* TASK TO CARRY OUT
Only one portion of the data is to be written out: from the line bearing "BAT1: 3V (plus" through the line bearing "R11: 47k (N10, N12) -> 47k (N6, N10)". Write it exactly as it appears.

* MATERIAL PROVIDED
*****
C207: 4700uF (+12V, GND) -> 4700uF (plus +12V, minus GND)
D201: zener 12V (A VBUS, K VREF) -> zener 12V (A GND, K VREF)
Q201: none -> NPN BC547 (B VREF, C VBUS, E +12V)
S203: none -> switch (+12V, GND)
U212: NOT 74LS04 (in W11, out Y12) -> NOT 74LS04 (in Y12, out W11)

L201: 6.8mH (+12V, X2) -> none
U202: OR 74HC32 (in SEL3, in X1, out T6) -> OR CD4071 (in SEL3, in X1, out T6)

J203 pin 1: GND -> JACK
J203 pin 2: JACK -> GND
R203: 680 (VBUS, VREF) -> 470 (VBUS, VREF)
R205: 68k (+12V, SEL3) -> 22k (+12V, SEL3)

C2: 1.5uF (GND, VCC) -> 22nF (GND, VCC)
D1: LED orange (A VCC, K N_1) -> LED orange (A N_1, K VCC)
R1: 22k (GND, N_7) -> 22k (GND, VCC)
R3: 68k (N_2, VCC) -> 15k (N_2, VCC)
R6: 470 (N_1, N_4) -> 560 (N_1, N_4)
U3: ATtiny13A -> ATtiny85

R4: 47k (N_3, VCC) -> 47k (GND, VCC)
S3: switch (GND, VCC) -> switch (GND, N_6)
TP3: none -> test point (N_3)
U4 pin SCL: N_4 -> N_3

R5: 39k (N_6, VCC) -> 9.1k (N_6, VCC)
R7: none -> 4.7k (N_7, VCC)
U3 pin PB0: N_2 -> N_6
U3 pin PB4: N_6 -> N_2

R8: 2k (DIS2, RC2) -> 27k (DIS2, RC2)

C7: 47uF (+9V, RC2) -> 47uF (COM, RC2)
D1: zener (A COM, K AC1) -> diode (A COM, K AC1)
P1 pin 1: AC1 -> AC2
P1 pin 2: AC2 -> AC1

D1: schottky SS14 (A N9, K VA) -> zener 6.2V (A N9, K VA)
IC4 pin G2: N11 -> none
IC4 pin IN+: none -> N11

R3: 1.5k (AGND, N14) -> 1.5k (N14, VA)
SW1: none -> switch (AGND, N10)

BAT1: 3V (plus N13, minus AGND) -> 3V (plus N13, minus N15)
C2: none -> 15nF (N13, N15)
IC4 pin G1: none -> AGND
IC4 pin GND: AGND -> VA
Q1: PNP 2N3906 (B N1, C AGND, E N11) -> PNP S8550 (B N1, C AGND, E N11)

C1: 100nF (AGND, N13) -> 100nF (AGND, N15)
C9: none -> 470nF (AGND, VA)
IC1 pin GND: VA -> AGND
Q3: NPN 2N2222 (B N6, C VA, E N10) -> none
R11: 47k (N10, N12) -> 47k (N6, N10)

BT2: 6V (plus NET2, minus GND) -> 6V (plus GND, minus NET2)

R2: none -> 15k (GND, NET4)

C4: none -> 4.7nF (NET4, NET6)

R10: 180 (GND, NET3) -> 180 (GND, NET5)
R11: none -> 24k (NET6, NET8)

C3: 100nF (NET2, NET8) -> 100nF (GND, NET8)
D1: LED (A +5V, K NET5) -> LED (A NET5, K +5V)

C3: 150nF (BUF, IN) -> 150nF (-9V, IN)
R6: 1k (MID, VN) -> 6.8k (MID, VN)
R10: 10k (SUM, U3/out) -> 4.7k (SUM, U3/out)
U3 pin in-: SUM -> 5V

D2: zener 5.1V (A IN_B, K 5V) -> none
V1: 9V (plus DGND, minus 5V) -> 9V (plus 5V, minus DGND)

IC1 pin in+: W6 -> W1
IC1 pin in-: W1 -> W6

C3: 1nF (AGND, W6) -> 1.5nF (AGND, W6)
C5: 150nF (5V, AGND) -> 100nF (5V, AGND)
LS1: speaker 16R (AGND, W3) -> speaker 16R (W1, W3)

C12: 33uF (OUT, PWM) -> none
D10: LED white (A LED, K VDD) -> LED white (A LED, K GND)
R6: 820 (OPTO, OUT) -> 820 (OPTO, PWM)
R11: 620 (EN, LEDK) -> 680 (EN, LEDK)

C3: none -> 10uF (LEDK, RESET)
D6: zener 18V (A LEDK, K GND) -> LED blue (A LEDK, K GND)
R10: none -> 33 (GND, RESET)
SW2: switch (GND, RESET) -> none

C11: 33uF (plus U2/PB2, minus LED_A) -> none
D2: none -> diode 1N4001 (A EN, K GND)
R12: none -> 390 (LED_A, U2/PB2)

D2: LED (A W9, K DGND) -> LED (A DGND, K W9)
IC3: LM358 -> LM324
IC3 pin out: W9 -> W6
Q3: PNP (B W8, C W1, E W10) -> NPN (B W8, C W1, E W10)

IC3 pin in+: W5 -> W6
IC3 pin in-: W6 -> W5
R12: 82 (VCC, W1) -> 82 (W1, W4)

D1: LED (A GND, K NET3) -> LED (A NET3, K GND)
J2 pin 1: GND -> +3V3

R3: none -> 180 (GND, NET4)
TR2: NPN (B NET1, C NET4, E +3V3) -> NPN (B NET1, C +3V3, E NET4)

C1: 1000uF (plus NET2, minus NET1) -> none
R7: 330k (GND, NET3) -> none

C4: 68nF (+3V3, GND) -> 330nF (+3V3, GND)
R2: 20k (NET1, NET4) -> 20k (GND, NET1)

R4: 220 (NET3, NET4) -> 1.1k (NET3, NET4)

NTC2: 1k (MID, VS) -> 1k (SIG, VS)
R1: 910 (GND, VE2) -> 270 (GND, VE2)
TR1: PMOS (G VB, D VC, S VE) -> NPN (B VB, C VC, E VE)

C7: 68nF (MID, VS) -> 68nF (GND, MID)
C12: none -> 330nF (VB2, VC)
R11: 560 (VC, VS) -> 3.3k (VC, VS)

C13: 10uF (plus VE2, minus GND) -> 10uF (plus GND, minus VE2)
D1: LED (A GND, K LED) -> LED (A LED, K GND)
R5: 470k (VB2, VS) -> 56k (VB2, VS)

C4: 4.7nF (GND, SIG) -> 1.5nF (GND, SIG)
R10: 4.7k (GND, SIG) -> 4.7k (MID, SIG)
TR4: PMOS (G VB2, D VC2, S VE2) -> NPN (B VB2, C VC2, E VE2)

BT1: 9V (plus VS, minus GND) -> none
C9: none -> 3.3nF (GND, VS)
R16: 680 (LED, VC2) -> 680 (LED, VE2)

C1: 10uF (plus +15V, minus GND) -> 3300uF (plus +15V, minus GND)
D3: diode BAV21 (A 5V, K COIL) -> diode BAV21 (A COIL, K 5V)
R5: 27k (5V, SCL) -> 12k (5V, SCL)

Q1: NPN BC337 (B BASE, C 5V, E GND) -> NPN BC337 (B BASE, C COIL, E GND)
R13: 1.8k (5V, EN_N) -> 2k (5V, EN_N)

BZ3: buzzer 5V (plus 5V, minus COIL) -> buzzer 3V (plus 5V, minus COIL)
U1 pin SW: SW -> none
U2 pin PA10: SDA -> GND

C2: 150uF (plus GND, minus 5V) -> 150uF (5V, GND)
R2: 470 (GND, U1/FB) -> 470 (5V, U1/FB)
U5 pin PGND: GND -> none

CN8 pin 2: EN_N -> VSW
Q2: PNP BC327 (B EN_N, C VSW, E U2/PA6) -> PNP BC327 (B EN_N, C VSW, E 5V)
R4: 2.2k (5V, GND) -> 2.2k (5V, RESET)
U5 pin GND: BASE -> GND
*****
* SOLUTION TO THE PROBLEM
BAT1: 3V (plus N13, minus AGND) -> 3V (plus N13, minus N15)
C2: none -> 15nF (N13, N15)
IC4 pin G1: none -> AGND
IC4 pin GND: AGND -> VA
Q1: PNP 2N3906 (B N1, C AGND, E N11) -> PNP S8550 (B N1, C AGND, E N11)

C1: 100nF (AGND, N13) -> 100nF (AGND, N15)
C9: none -> 470nF (AGND, VA)
IC1 pin GND: VA -> AGND
Q3: NPN 2N2222 (B N6, C VA, E N10) -> none
R11: 47k (N10, N12) -> 47k (N6, N10)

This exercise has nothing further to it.